*Exercise details*
When you write out the listing, keep every word as it stands and drop the pictures.

--------------------

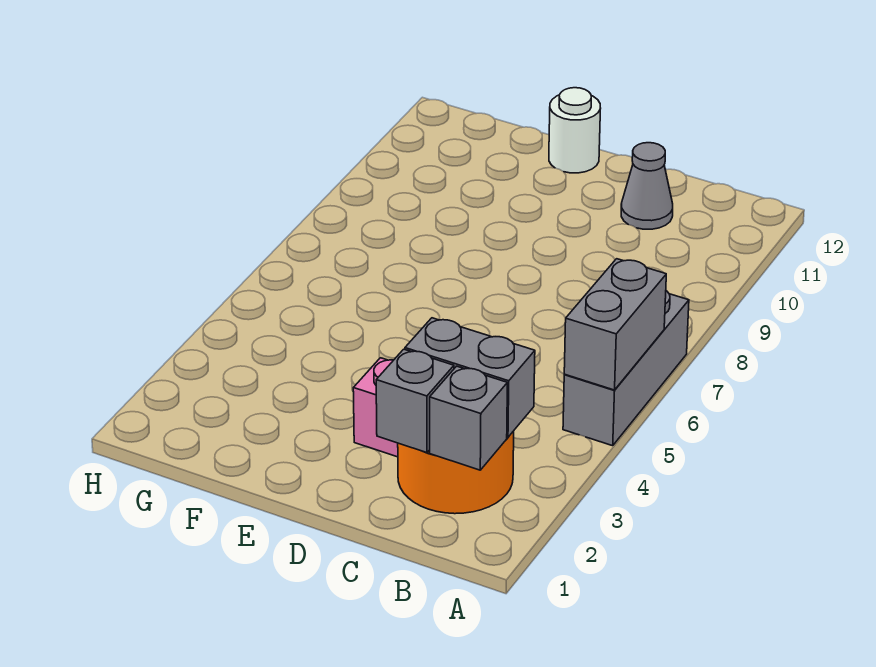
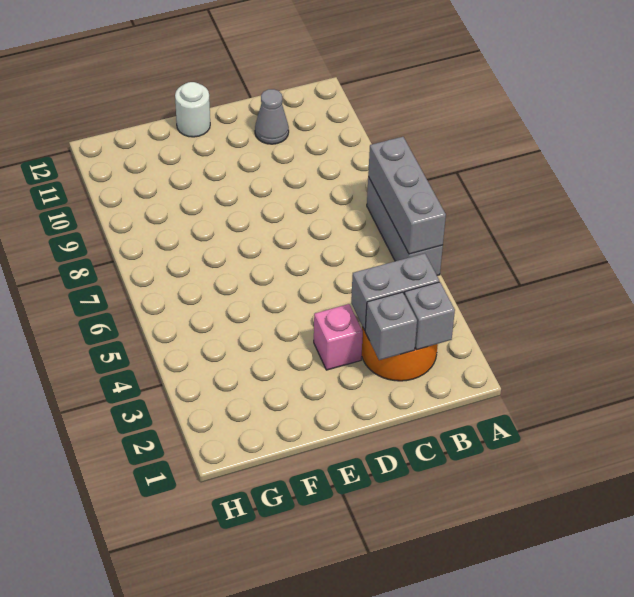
grey brick A5:A6 level 2 -> grey brick A5:A7 level 2

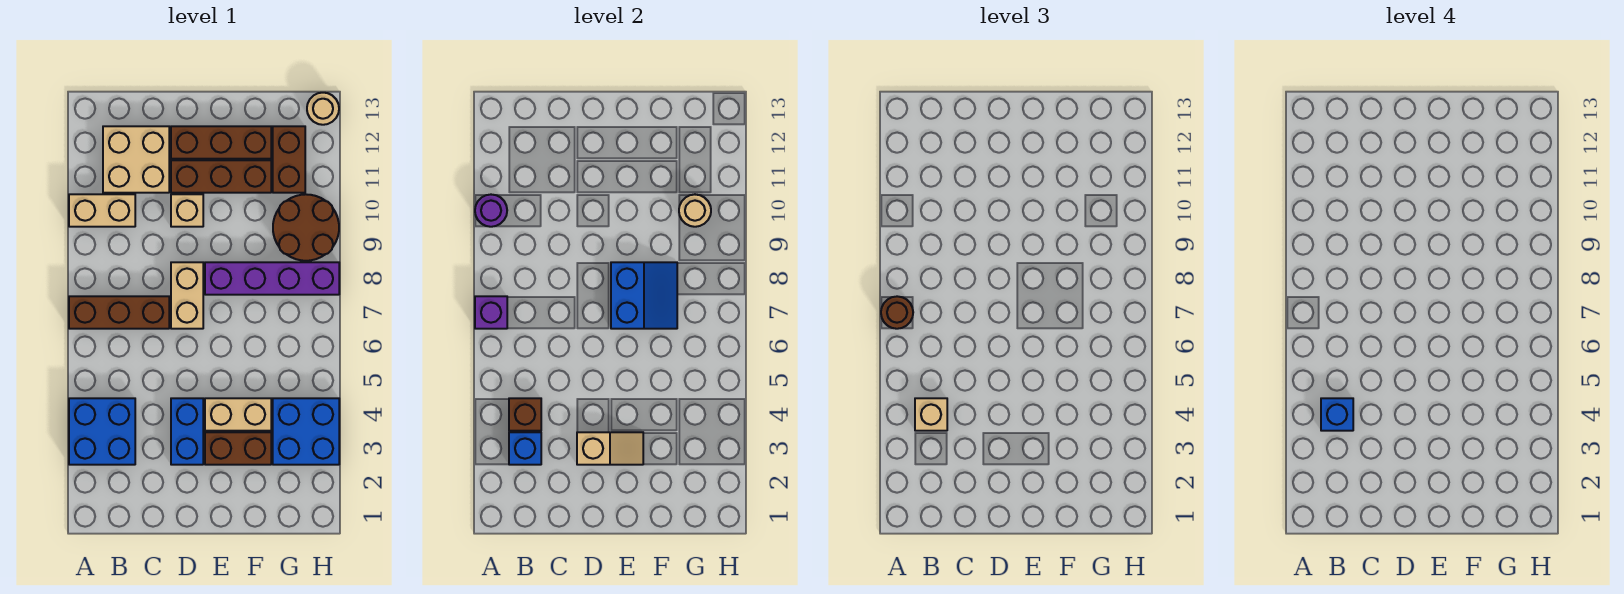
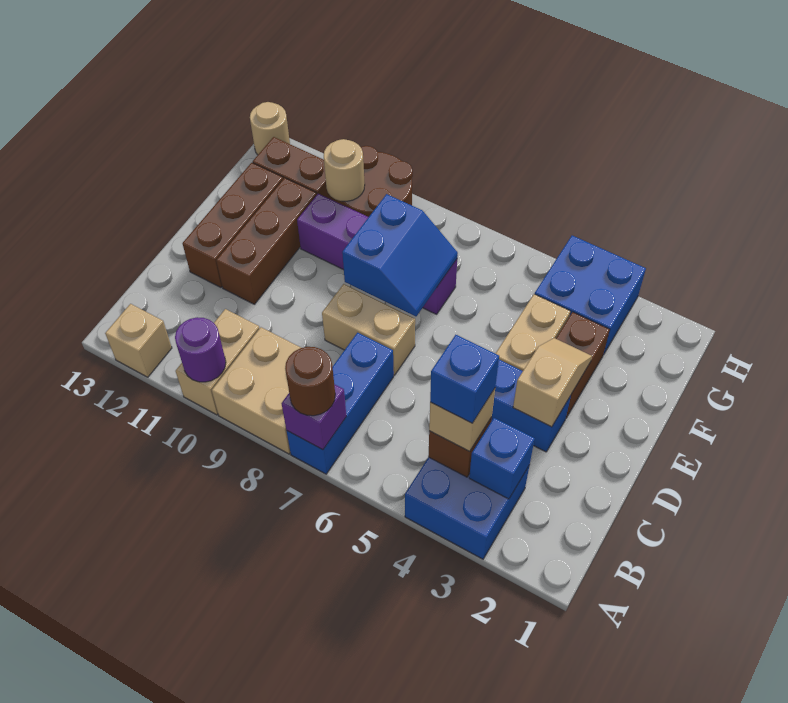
brown brick A7:C7 level 1 -> blue brick A7:C7 level 1
tan brick B11:C12 level 1 -> tan brick A8:B9 level 1
tan brick D10 level 1 -> tan brick A12 level 1
blue slope E7:F8 level 2 top E -> blue slope E7:F8 level 2 top 8
purple brick E8:H8 level 1 -> purple brick F7:F10 level 1

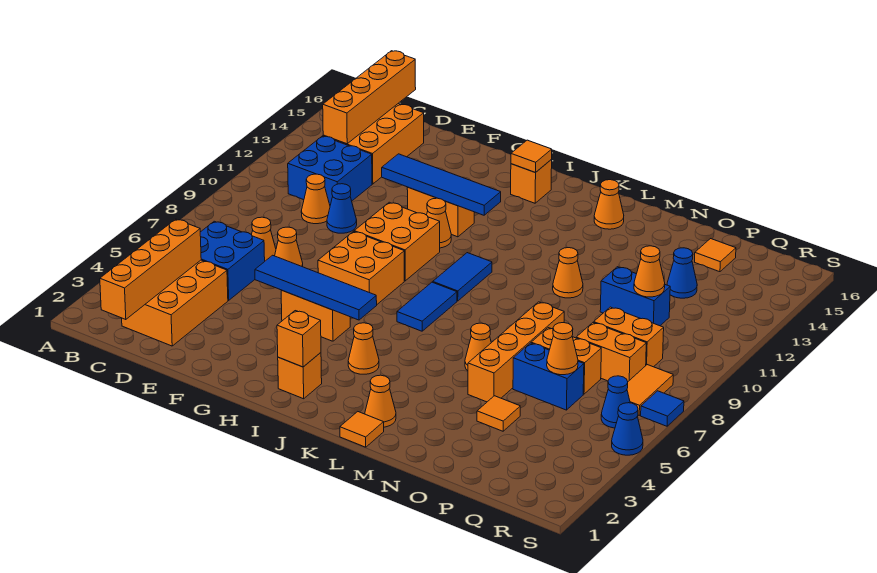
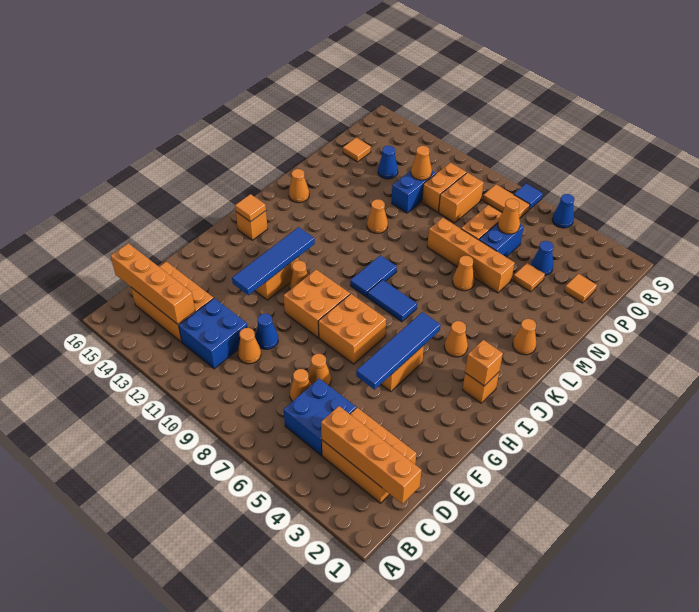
blue tile J9:J10 level 1 -> blue tile J9:K9 level 1
orange tile L1 level 1 -> orange tile P2 level 1
orange brick P8:Q8 level 1 -> orange brick P10:Q10 level 1
blue cone R6 level 1 -> blue cone P4 level 1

--------------------

*Task answer*
grey brick A5:A6 level 2 -> grey brick A5:A7 level 2

brown brick A7:C7 level 1 -> blue brick A7:C7 level 1
tan brick B11:C12 level 1 -> tan brick A8:B9 level 1
tan brick D10 level 1 -> tan brick A12 level 1
blue slope E7:F8 level 2 top E -> blue slope E7:F8 level 2 top 8
purple brick E8:H8 level 1 -> purple brick F7:F10 level 1

blue tile J9:J10 level 1 -> blue tile J9:K9 level 1
orange tile L1 level 1 -> orange tile P2 level 1
orange brick P8:Q8 level 1 -> orange brick P10:Q10 level 1
blue cone R6 level 1 -> blue cone P4 level 1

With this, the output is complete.